====== RECORDS PROVIDED ======

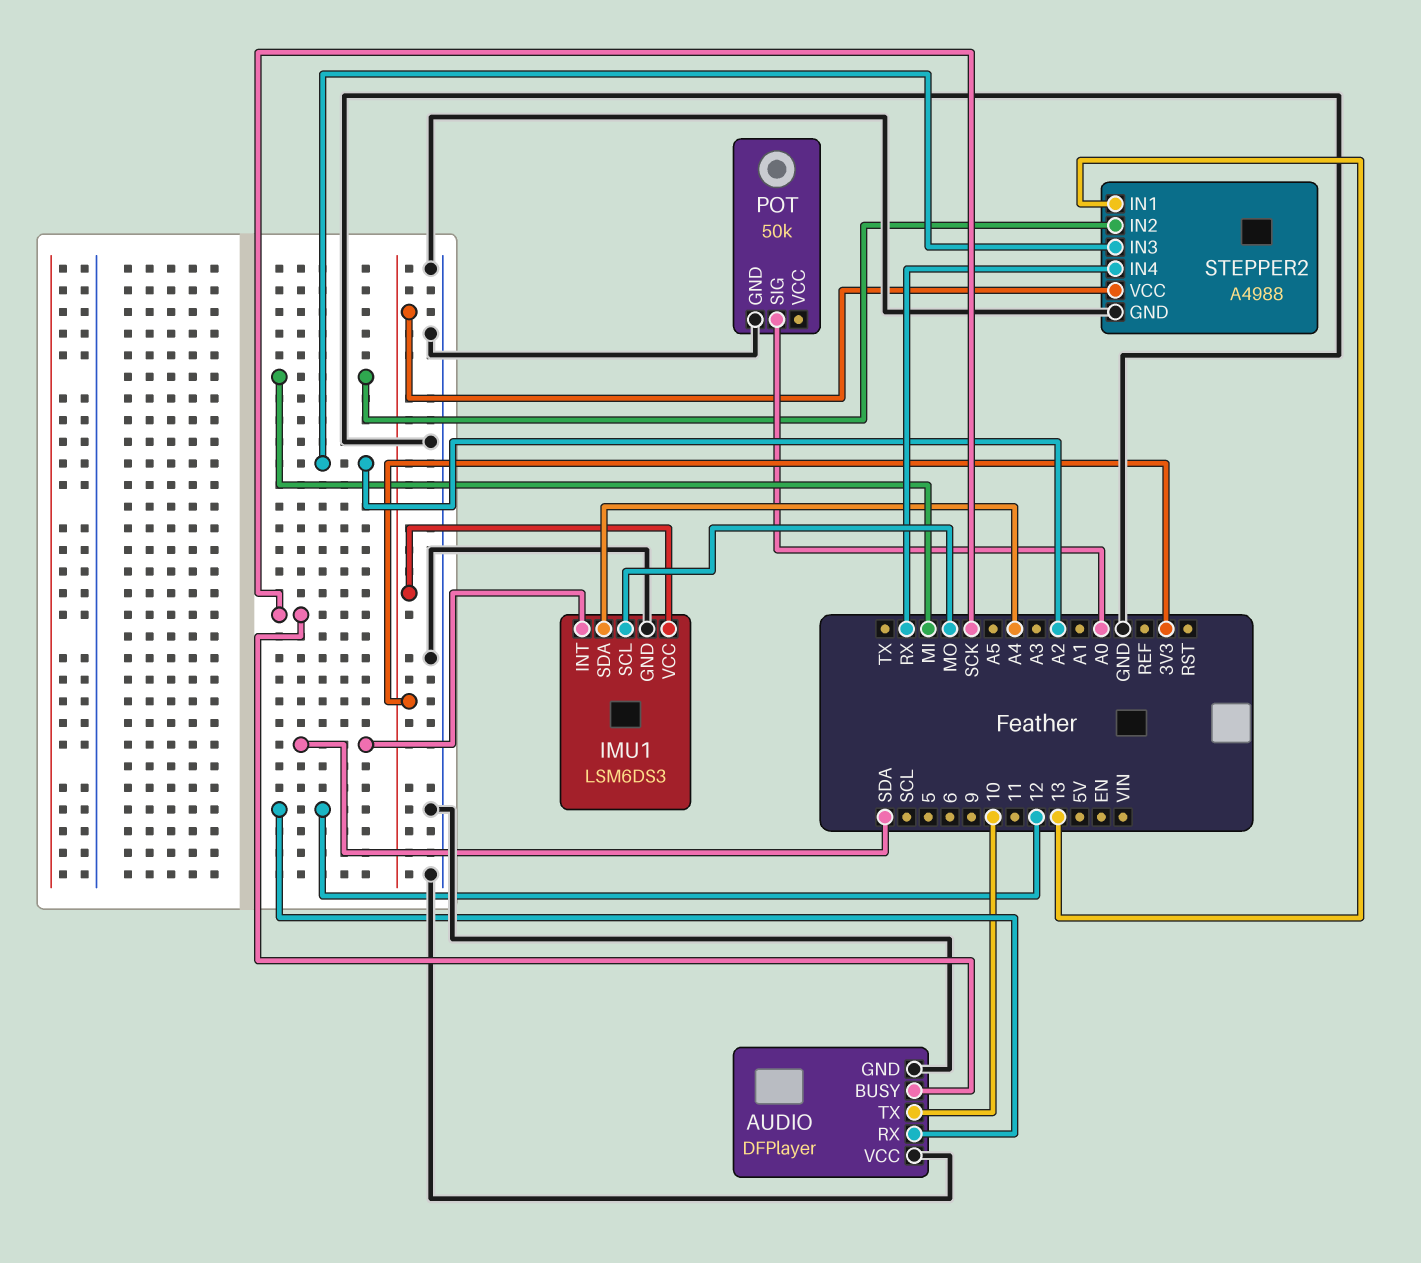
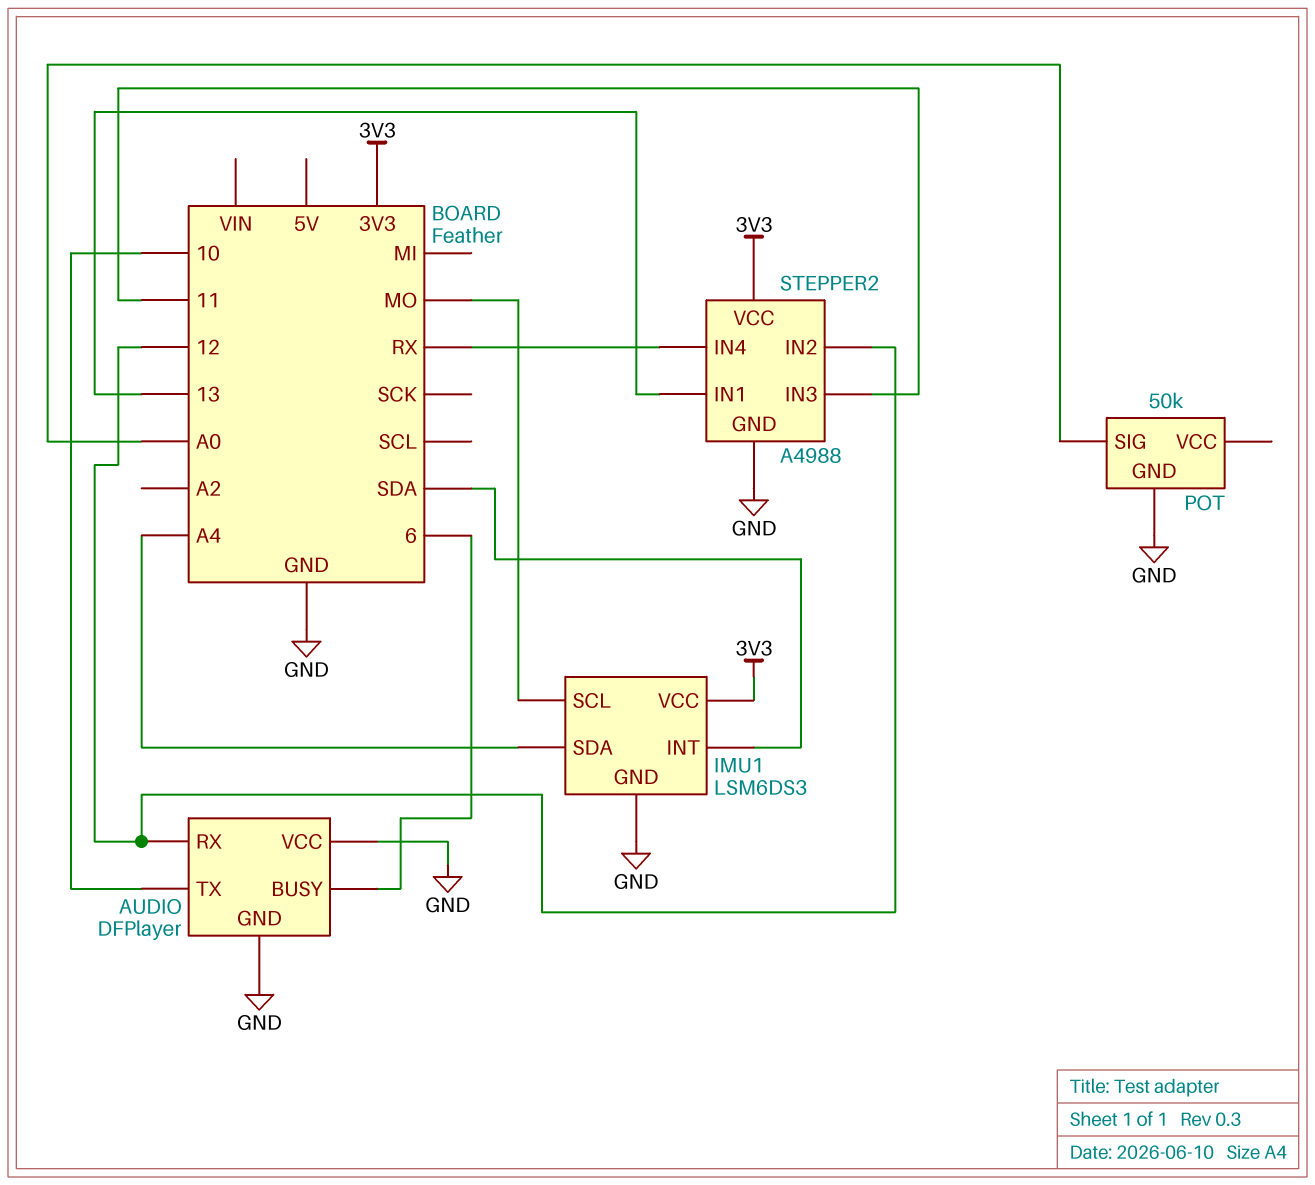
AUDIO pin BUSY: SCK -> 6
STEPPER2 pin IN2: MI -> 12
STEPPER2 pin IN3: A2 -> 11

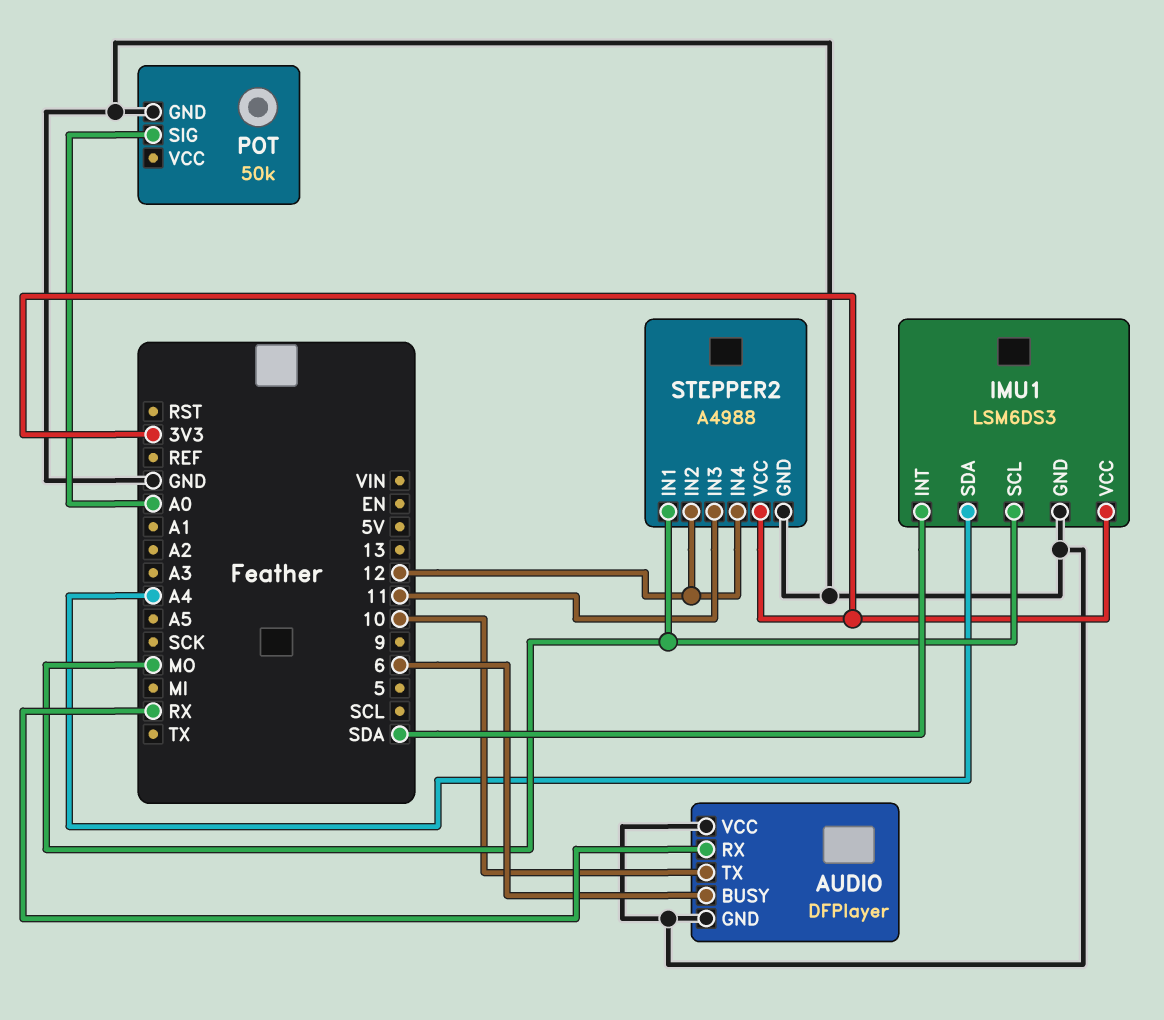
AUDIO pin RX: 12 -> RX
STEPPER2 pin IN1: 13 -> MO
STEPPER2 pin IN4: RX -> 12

======
====== RECORDS PROVIDED ======

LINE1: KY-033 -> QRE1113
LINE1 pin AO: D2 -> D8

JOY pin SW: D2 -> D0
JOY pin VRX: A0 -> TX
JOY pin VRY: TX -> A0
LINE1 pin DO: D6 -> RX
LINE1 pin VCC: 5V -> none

======

WORK INSTRUCTIONS:
Start at the line containing "STEPPER2 pin IN3: A2 -> 11" above and stop at the line containing "STEPPER2 pin IN4: RX -> 12". Output those lines exactly, both included, but none of the pictures.

ANSWER FOR THE TASK:
STEPPER2 pin IN3: A2 -> 11

AUDIO pin RX: 12 -> RX
STEPPER2 pin IN1: 13 -> MO
STEPPER2 pin IN4: RX -> 12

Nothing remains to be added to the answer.